EXERCISE DETAILS ▸
From the listing below, copy each line that holds "diode".

<<<<

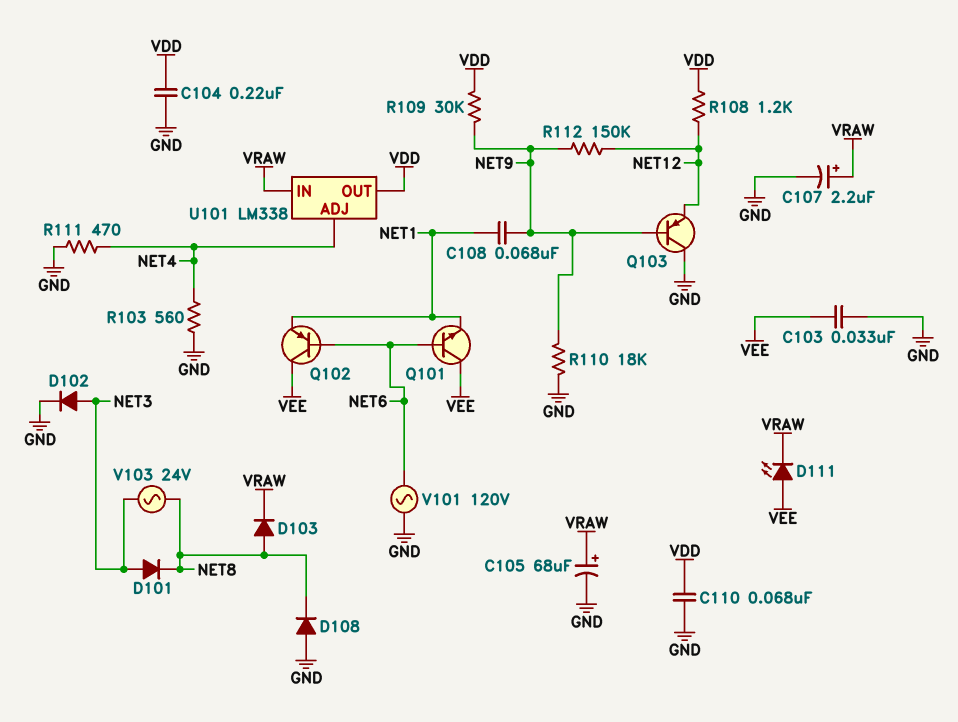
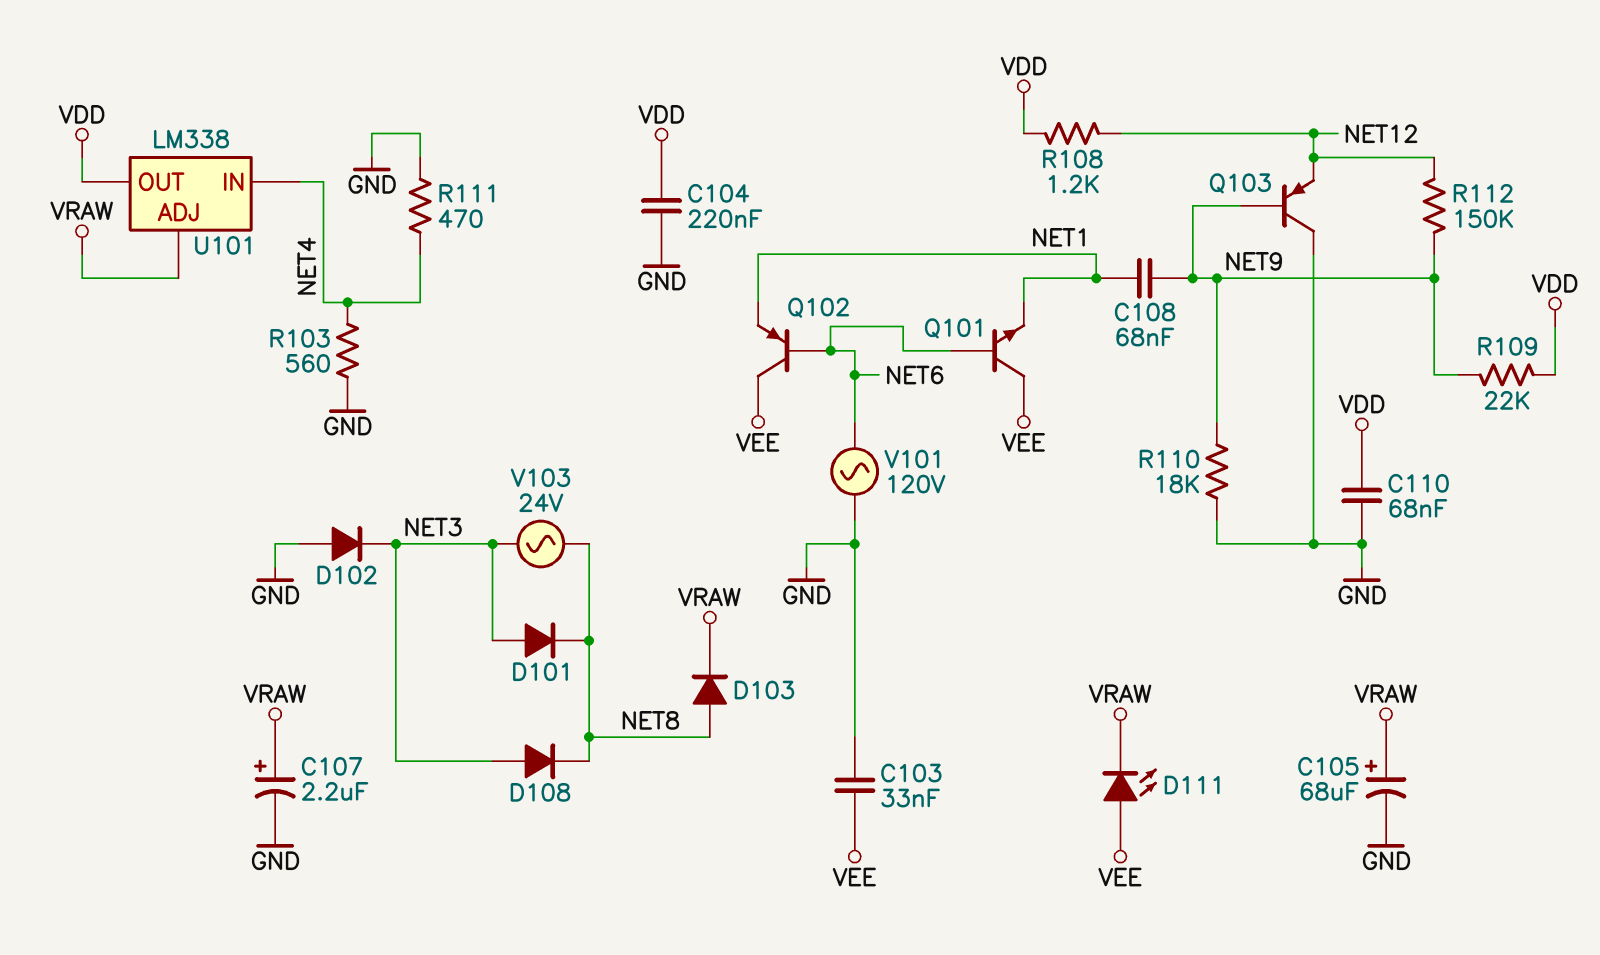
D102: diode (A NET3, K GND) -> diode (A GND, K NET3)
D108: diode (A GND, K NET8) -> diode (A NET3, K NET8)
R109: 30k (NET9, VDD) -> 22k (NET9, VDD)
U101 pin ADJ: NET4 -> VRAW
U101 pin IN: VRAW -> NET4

>>>>

RESULT OF THIS EXERCISE ▸
D102: diode (A NET3, K GND) -> diode (A GND, K NET3)
D108: diode (A GND, K NET8) -> diode (A NET3, K NET8)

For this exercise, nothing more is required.